Below are some records; output exactly the lines from the line with "The spray bottle" to the line with "The second view lost the glue", both ends kept, and nothing more.

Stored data
##########

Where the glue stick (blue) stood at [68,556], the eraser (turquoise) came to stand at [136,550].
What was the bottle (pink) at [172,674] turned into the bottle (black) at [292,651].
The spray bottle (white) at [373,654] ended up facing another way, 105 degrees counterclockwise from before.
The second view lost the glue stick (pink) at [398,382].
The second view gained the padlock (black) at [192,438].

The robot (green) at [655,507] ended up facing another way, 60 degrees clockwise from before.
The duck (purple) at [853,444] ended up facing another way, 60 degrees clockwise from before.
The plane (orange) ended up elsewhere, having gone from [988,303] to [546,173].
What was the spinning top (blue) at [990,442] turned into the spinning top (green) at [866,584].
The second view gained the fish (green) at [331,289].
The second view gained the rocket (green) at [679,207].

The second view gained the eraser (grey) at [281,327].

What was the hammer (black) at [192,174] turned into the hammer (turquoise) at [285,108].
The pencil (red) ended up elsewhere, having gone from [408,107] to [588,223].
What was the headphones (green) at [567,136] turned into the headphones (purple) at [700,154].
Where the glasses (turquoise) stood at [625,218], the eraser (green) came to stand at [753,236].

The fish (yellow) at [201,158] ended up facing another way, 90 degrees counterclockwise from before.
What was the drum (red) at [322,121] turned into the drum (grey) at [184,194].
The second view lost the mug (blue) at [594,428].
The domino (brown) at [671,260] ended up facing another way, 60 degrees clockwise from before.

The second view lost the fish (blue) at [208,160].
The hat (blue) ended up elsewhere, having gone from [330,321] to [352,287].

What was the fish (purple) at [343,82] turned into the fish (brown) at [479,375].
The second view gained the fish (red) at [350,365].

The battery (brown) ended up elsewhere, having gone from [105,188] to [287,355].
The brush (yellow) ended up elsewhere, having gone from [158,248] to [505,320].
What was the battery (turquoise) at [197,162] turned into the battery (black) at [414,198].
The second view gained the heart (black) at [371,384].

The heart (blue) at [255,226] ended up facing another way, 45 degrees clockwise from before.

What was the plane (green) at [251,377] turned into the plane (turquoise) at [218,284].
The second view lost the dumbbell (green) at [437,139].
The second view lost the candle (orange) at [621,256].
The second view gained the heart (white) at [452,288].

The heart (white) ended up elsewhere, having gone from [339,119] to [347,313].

##########

◆ **TASK SOLUTION**
The spray bottle (white) at [373,654] ended up facing another way, 105 degrees counterclockwise from before.
The second view lost the glue stick (pink) at [398,382].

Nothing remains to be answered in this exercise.